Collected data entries
---------------
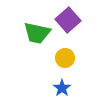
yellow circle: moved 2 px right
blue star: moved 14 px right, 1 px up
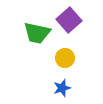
purple square: moved 1 px right
blue star: rotated 18 degrees clockwise
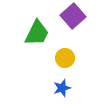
purple square: moved 4 px right, 4 px up
green trapezoid: rotated 76 degrees counterclockwise
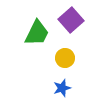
purple square: moved 2 px left, 4 px down
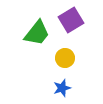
purple square: rotated 10 degrees clockwise
green trapezoid: rotated 12 degrees clockwise
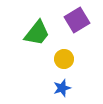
purple square: moved 6 px right
yellow circle: moved 1 px left, 1 px down
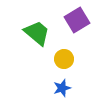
green trapezoid: rotated 88 degrees counterclockwise
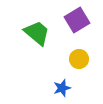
yellow circle: moved 15 px right
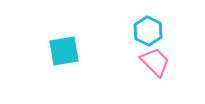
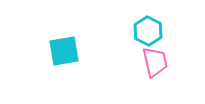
pink trapezoid: rotated 32 degrees clockwise
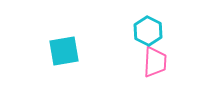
pink trapezoid: rotated 16 degrees clockwise
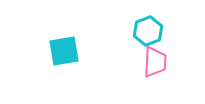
cyan hexagon: rotated 12 degrees clockwise
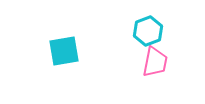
pink trapezoid: rotated 8 degrees clockwise
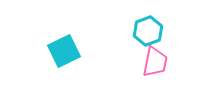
cyan square: rotated 16 degrees counterclockwise
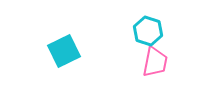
cyan hexagon: rotated 20 degrees counterclockwise
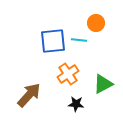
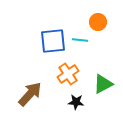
orange circle: moved 2 px right, 1 px up
cyan line: moved 1 px right
brown arrow: moved 1 px right, 1 px up
black star: moved 2 px up
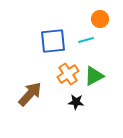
orange circle: moved 2 px right, 3 px up
cyan line: moved 6 px right; rotated 21 degrees counterclockwise
green triangle: moved 9 px left, 8 px up
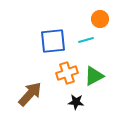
orange cross: moved 1 px left, 1 px up; rotated 15 degrees clockwise
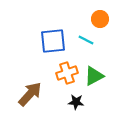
cyan line: rotated 42 degrees clockwise
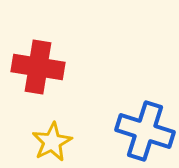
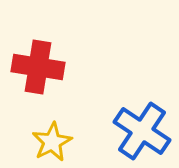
blue cross: moved 3 px left; rotated 16 degrees clockwise
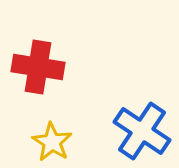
yellow star: rotated 12 degrees counterclockwise
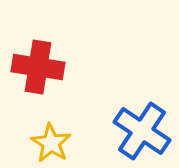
yellow star: moved 1 px left, 1 px down
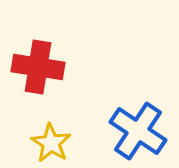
blue cross: moved 4 px left
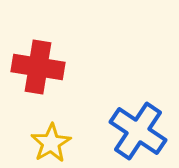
yellow star: rotated 9 degrees clockwise
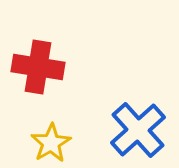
blue cross: moved 1 px up; rotated 14 degrees clockwise
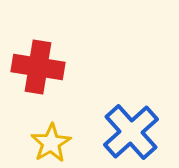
blue cross: moved 7 px left, 2 px down
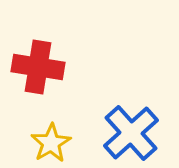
blue cross: moved 1 px down
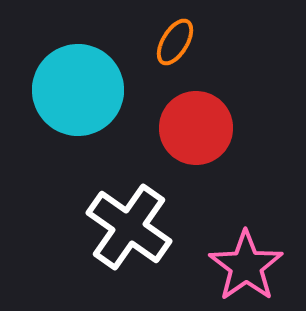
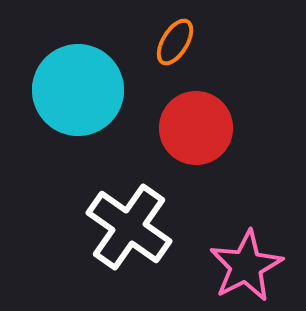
pink star: rotated 8 degrees clockwise
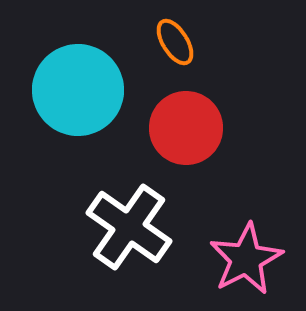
orange ellipse: rotated 63 degrees counterclockwise
red circle: moved 10 px left
pink star: moved 7 px up
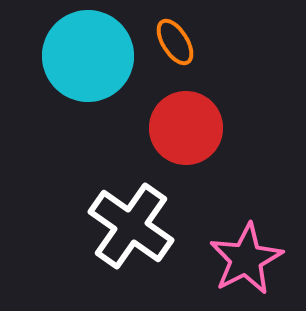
cyan circle: moved 10 px right, 34 px up
white cross: moved 2 px right, 1 px up
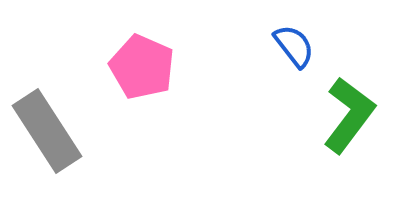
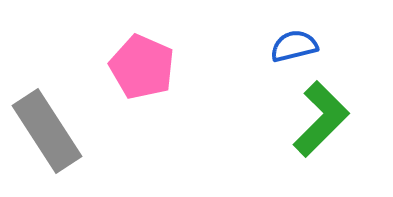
blue semicircle: rotated 66 degrees counterclockwise
green L-shape: moved 28 px left, 4 px down; rotated 8 degrees clockwise
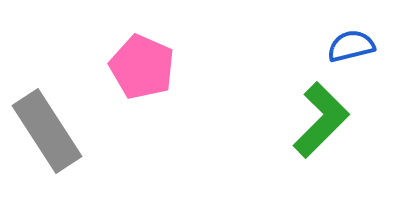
blue semicircle: moved 57 px right
green L-shape: moved 1 px down
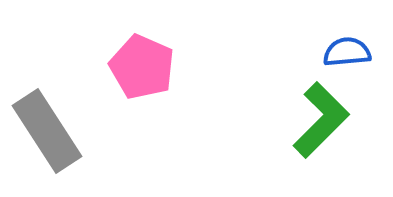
blue semicircle: moved 4 px left, 6 px down; rotated 9 degrees clockwise
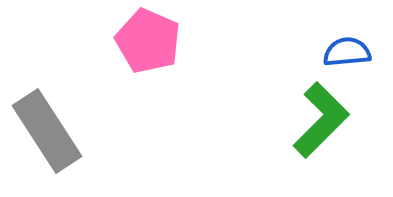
pink pentagon: moved 6 px right, 26 px up
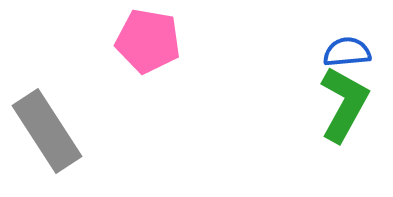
pink pentagon: rotated 14 degrees counterclockwise
green L-shape: moved 23 px right, 16 px up; rotated 16 degrees counterclockwise
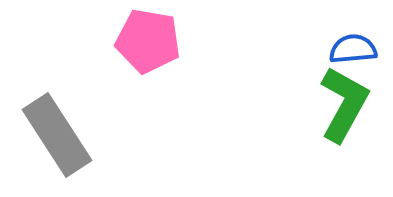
blue semicircle: moved 6 px right, 3 px up
gray rectangle: moved 10 px right, 4 px down
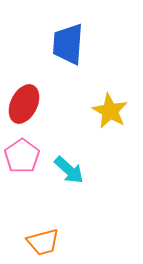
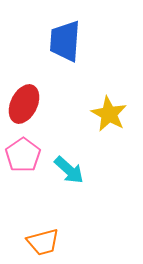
blue trapezoid: moved 3 px left, 3 px up
yellow star: moved 1 px left, 3 px down
pink pentagon: moved 1 px right, 1 px up
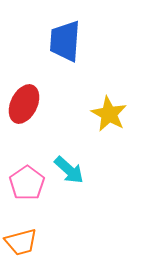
pink pentagon: moved 4 px right, 28 px down
orange trapezoid: moved 22 px left
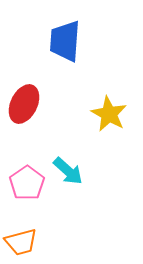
cyan arrow: moved 1 px left, 1 px down
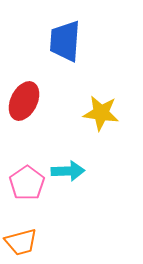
red ellipse: moved 3 px up
yellow star: moved 8 px left, 1 px up; rotated 21 degrees counterclockwise
cyan arrow: rotated 44 degrees counterclockwise
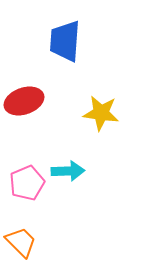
red ellipse: rotated 45 degrees clockwise
pink pentagon: rotated 12 degrees clockwise
orange trapezoid: rotated 120 degrees counterclockwise
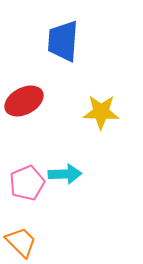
blue trapezoid: moved 2 px left
red ellipse: rotated 9 degrees counterclockwise
yellow star: moved 1 px up; rotated 6 degrees counterclockwise
cyan arrow: moved 3 px left, 3 px down
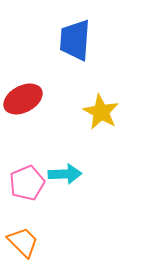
blue trapezoid: moved 12 px right, 1 px up
red ellipse: moved 1 px left, 2 px up
yellow star: rotated 27 degrees clockwise
orange trapezoid: moved 2 px right
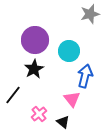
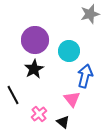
black line: rotated 66 degrees counterclockwise
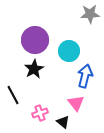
gray star: rotated 12 degrees clockwise
pink triangle: moved 4 px right, 4 px down
pink cross: moved 1 px right, 1 px up; rotated 21 degrees clockwise
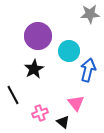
purple circle: moved 3 px right, 4 px up
blue arrow: moved 3 px right, 6 px up
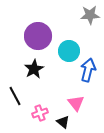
gray star: moved 1 px down
black line: moved 2 px right, 1 px down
---------------
TASK
Copy every line of the listing above word for word, leaving out the picture lines.

SOLUTION
yellow circle: moved 2 px right
blue star: moved 14 px right, 1 px up
purple square: moved 1 px right
blue star: rotated 18 degrees clockwise
purple square: moved 4 px right, 4 px up
green trapezoid: rotated 76 degrees counterclockwise
purple square: moved 2 px left, 4 px down
purple square: rotated 10 degrees clockwise
green trapezoid: rotated 12 degrees clockwise
purple square: moved 6 px right
yellow circle: moved 1 px left, 1 px down
green trapezoid: rotated 88 degrees counterclockwise
yellow circle: moved 15 px right
pink trapezoid: rotated 32 degrees clockwise
pink trapezoid: rotated 16 degrees clockwise
cyan hexagon: rotated 12 degrees clockwise
pink trapezoid: rotated 8 degrees clockwise
cyan square: rotated 16 degrees counterclockwise
cyan hexagon: rotated 20 degrees counterclockwise
orange circle: moved 2 px right, 1 px up
cyan line: moved 1 px right
brown arrow: moved 1 px right, 1 px up
black star: moved 2 px up
orange circle: moved 2 px right, 3 px up
cyan line: moved 6 px right; rotated 21 degrees counterclockwise
green triangle: moved 9 px left, 8 px up
orange cross: moved 1 px left, 1 px up; rotated 15 degrees clockwise
cyan line: rotated 42 degrees clockwise
blue cross: moved 3 px left; rotated 16 degrees clockwise
yellow star: rotated 12 degrees counterclockwise
yellow star: moved 1 px left, 1 px down
blue cross: moved 4 px left
yellow star: rotated 9 degrees clockwise
blue cross: moved 1 px up; rotated 14 degrees clockwise
blue cross: moved 7 px left, 2 px down
blue cross: moved 1 px down
pink star: rotated 8 degrees clockwise
orange ellipse: rotated 63 degrees counterclockwise
red circle: moved 10 px left
pink star: moved 7 px up
cyan circle: moved 10 px right, 34 px up
white cross: moved 2 px right, 1 px up
blue semicircle: rotated 66 degrees counterclockwise
green L-shape: moved 28 px left, 4 px down; rotated 8 degrees clockwise
blue semicircle: moved 57 px right
green L-shape: moved 1 px down
blue semicircle: moved 4 px left, 6 px down; rotated 9 degrees clockwise
pink pentagon: moved 6 px right, 26 px up
pink pentagon: rotated 14 degrees counterclockwise
green L-shape: moved 23 px right, 16 px up; rotated 16 degrees counterclockwise
blue semicircle: moved 6 px right, 3 px up
gray rectangle: moved 10 px right, 4 px down
blue trapezoid: moved 3 px left, 3 px up
yellow star: moved 1 px left, 3 px down
pink pentagon: moved 1 px right, 1 px up
pink pentagon: moved 4 px right, 28 px down
orange trapezoid: moved 22 px left
cyan arrow: moved 1 px left, 1 px down
red ellipse: moved 3 px up
yellow star: moved 8 px left, 1 px up; rotated 21 degrees counterclockwise
cyan arrow: rotated 44 degrees counterclockwise
red ellipse: rotated 45 degrees clockwise
pink pentagon: rotated 12 degrees clockwise
orange trapezoid: rotated 120 degrees counterclockwise
blue trapezoid: moved 2 px left
red ellipse: rotated 9 degrees counterclockwise
yellow star: moved 1 px up; rotated 6 degrees counterclockwise
cyan arrow: moved 3 px left, 3 px down
blue trapezoid: moved 12 px right, 1 px up
red ellipse: moved 1 px left, 2 px up
yellow star: rotated 27 degrees clockwise
orange trapezoid: moved 2 px right
black line: rotated 66 degrees counterclockwise
gray star: rotated 12 degrees clockwise
pink triangle: moved 4 px right, 4 px down
pink cross: moved 1 px right, 1 px up; rotated 21 degrees clockwise
purple circle: moved 3 px right, 4 px up
blue arrow: moved 3 px right, 6 px up
gray star: moved 1 px down
black line: moved 2 px right, 1 px down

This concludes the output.